__What the exercise asks__. Reproduce the listing that follows character for character, excluding its pictures.

*** Block opens ***

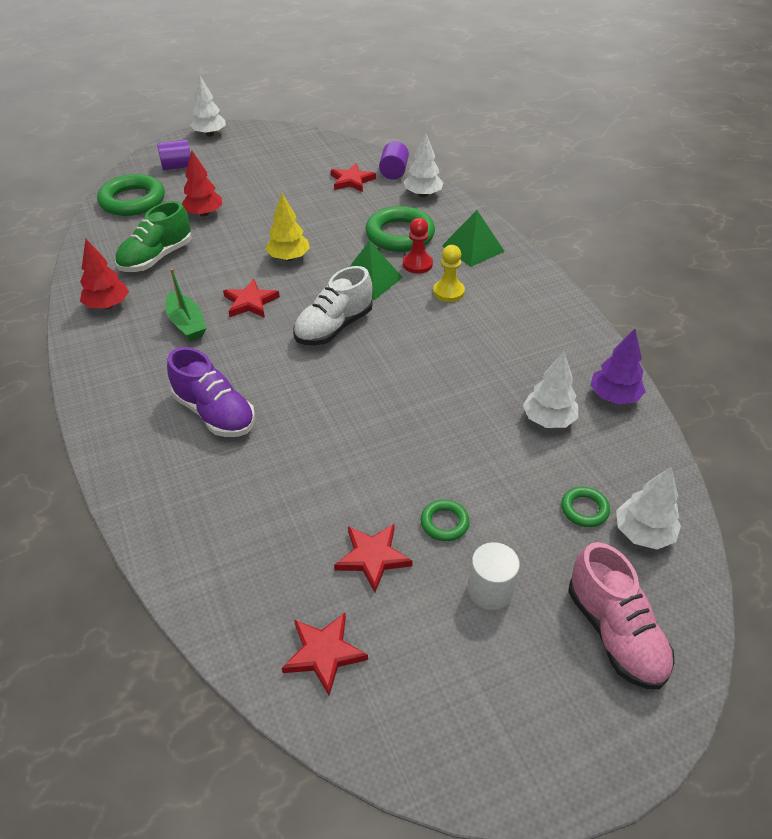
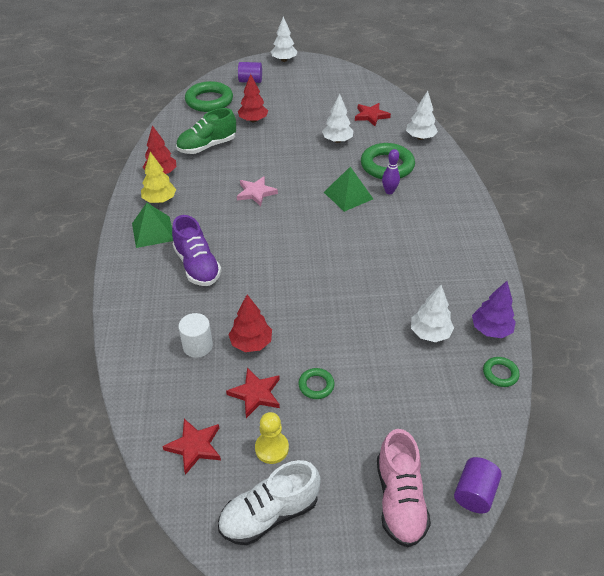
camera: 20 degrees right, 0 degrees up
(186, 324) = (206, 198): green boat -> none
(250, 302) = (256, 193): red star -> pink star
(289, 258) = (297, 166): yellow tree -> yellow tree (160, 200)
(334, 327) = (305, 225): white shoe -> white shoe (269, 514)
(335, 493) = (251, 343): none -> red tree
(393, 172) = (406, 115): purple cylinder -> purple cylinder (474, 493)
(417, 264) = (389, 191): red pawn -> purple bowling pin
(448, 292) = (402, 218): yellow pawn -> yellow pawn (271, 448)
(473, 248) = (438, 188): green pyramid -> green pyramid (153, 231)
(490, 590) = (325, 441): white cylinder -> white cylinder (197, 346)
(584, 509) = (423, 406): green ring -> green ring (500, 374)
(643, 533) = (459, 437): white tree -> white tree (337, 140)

*** Block closes ***

__Answer to this task__.
camera: 20 degrees right, 0 degrees up
(186, 324) = (206, 198): green boat -> none
(250, 302) = (256, 193): red star -> pink star
(289, 258) = (297, 166): yellow tree -> yellow tree (160, 200)
(334, 327) = (305, 225): white shoe -> white shoe (269, 514)
(335, 493) = (251, 343): none -> red tree
(393, 172) = (406, 115): purple cylinder -> purple cylinder (474, 493)
(417, 264) = (389, 191): red pawn -> purple bowling pin
(448, 292) = (402, 218): yellow pawn -> yellow pawn (271, 448)
(473, 248) = (438, 188): green pyramid -> green pyramid (153, 231)
(490, 590) = (325, 441): white cylinder -> white cylinder (197, 346)
(584, 509) = (423, 406): green ring -> green ring (500, 374)
(643, 533) = (459, 437): white tree -> white tree (337, 140)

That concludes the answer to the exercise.